(Source records)
--- BEGIN ---
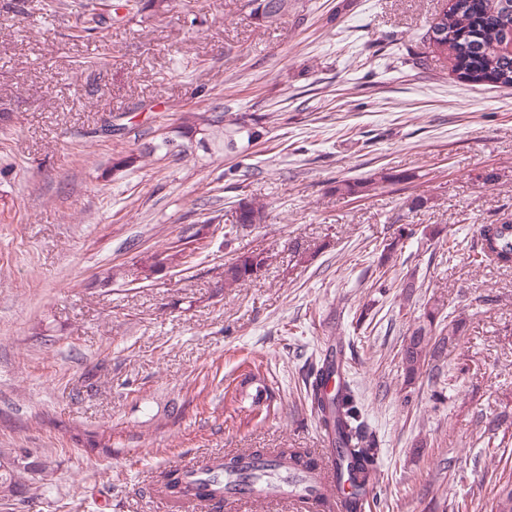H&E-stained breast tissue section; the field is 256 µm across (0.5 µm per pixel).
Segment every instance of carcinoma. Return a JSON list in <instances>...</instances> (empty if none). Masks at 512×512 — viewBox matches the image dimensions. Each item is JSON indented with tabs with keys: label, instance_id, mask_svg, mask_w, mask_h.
<instances>
[{
	"label": "carcinoma",
	"instance_id": "1",
	"mask_svg": "<svg viewBox=\"0 0 512 512\" xmlns=\"http://www.w3.org/2000/svg\"><path fill=\"white\" fill-rule=\"evenodd\" d=\"M297 0H246L245 8L253 24L271 26L295 9ZM172 0H124L116 9L126 11L131 21L149 11L162 16L170 11ZM82 32L92 35L105 28L104 18L91 11L82 15ZM430 46L448 58L452 69L468 82L478 85L512 87V0H448L440 22L426 32ZM266 115L256 112L232 113L224 104H213L186 112L179 123L160 140L136 152L131 150L112 161V174L137 168L145 156L156 152L166 155L203 153L227 154L252 144L264 134ZM400 184L409 180L403 172L385 173L380 179L359 178L336 182V192L355 198H366L376 190L377 181ZM263 207L241 198L231 209L230 227L224 242L240 227L260 224ZM471 262L487 261L499 267L512 266V224H484L474 246L469 249ZM154 253L139 263L132 276L148 280L159 273ZM269 257L241 252L224 264V287L237 288L257 277ZM437 312H427V323L415 327L405 338L401 356L407 381L412 382L433 366L450 345L458 344L465 322L461 318L448 321V329L435 324ZM306 397L311 412L323 430L329 447L337 458V478H347L350 491L345 493V512H362L363 497L380 474V443L365 420V411L351 382L340 378L336 351H326L323 359L311 366L306 379ZM320 460L308 448H247L210 458L192 471L172 468L162 472L154 490L176 503L193 507L206 505L209 512H222L224 504L240 489L277 488L285 482L309 486ZM55 463L38 457L34 471L0 469V500L25 499L32 490L52 486ZM40 486H33V476Z\"/></svg>",
	"mask_w": 512,
	"mask_h": 512
}]
</instances>
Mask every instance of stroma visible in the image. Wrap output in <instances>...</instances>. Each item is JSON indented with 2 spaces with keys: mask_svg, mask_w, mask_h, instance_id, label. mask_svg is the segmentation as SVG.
I'll list each match as a JSON object with an SVG mask.
<instances>
[{
  "mask_svg": "<svg viewBox=\"0 0 512 512\" xmlns=\"http://www.w3.org/2000/svg\"><path fill=\"white\" fill-rule=\"evenodd\" d=\"M80 2L0 0V448L58 464L53 489L0 512H162L149 486L163 470L323 448L305 378L332 337L382 448L372 512H496L512 428L497 442L484 425L512 414V268L467 251L481 225L512 222V87L466 83L428 47L448 0H299L269 28L243 0H191L193 22L177 8L103 41L74 38ZM202 88L267 114L265 135L114 179L113 158L155 143ZM112 112L129 116L122 134L86 137ZM385 172L408 179L335 191ZM243 197L265 219L225 244ZM206 220L207 239L183 240ZM173 247L191 269L104 284ZM256 249L265 270L223 287L225 263ZM431 307L466 320L438 396L406 384L401 358ZM78 431L110 453L84 452ZM377 184L374 178L340 180L336 183V193L348 197L366 198L376 190Z\"/></svg>",
  "mask_w": 512,
  "mask_h": 512,
  "instance_id": "1",
  "label": "stroma"
}]
</instances>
--- END ---
• **What to do**:
Write the material out again exactly as it appears, dropping the pictures.

• **Answer for this exercise**:
H&E-stained breast tissue section; the field is 256 µm across (0.5 µm per pixel).
Segment every instance of carcinoma. Return a JSON list in <instances>...</instances> (empty if none). Masks at 512×512 — viewBox matches the image dimensions. Each item is JSON indented with tabs with keys: label, instance_id, mask_svg, mask_w, mask_h.
<instances>
[{
	"label": "carcinoma",
	"instance_id": "1",
	"mask_svg": "<svg viewBox=\"0 0 512 512\" xmlns=\"http://www.w3.org/2000/svg\"><path fill=\"white\" fill-rule=\"evenodd\" d=\"M297 0H246L245 8L253 24L271 26L295 9ZM172 0H124L116 9L126 11L131 21L149 11L162 16L170 11ZM82 32L92 35L105 28L104 18L91 11L82 15ZM430 46L448 58L452 69L468 82L478 85L512 87V0H448L440 22L426 32ZM266 115L256 112L232 113L224 104H213L186 112L179 123L160 140L136 152L131 150L112 161V174L137 168L145 156L156 152L166 155L203 153L227 154L252 144L264 134ZM400 184L409 180L403 172L385 173L380 179L359 178L336 182V192L355 198H366L376 190L377 181ZM263 207L241 198L231 209L230 227L224 242L240 227L260 224ZM471 262L487 261L499 267L512 266V224H484L474 246L469 249ZM154 253L139 263L132 276L148 280L159 273ZM269 257L241 252L224 264V287L237 288L257 277ZM437 312H427V323L415 327L405 338L401 356L407 381L412 382L433 366L450 345L458 344L465 322L461 318L448 321V329L435 324ZM306 397L311 412L323 430L329 447L337 458V478H347L350 491L345 493V512H362L363 497L380 474V443L365 420V411L351 382L340 378L336 351H326L323 359L311 366L306 379ZM320 460L308 448H247L210 458L192 471L172 468L162 472L154 490L176 503L193 507L206 505L209 512H222L224 504L240 489L277 488L285 482L309 486ZM55 463L38 457L34 471L0 469V500L25 499L32 490L52 486ZM40 486H33V476Z\"/></svg>",
	"mask_w": 512,
	"mask_h": 512
}]
</instances>
Mask every instance of stroma visible in the image. Wrap output in <instances>...</instances>. Each item is JSON indented with 2 spaces with keys: mask_svg, mask_w, mask_h, instance_id, label. mask_svg is the segmentation as SVG.
I'll list each match as a JSON object with an SVG mask.
<instances>
[{
  "mask_svg": "<svg viewBox=\"0 0 512 512\" xmlns=\"http://www.w3.org/2000/svg\"><path fill=\"white\" fill-rule=\"evenodd\" d=\"M80 2L0 0V448L58 464L53 489L0 512H162L149 486L163 470L323 448L305 378L332 337L382 448L372 512H496L512 428L497 442L484 425L512 414V268L467 251L481 225L512 222V87L466 83L428 47L448 0H299L269 28L243 0H191L193 22L177 8L103 41L74 38ZM202 88L267 114L265 135L114 179L113 158L155 143ZM112 112L129 116L122 134L86 137ZM385 172L408 179L335 191ZM243 197L265 219L225 244ZM206 220L207 239L183 240ZM173 247L191 269L104 284ZM256 249L265 270L223 287L225 263ZM431 307L466 320L438 396L406 384L401 358ZM78 431L110 453L84 452ZM377 184L374 178L340 180L336 183V193L348 197L366 198L376 190Z\"/></svg>",
  "mask_w": 512,
  "mask_h": 512,
  "instance_id": "1",
  "label": "stroma"
}]
</instances>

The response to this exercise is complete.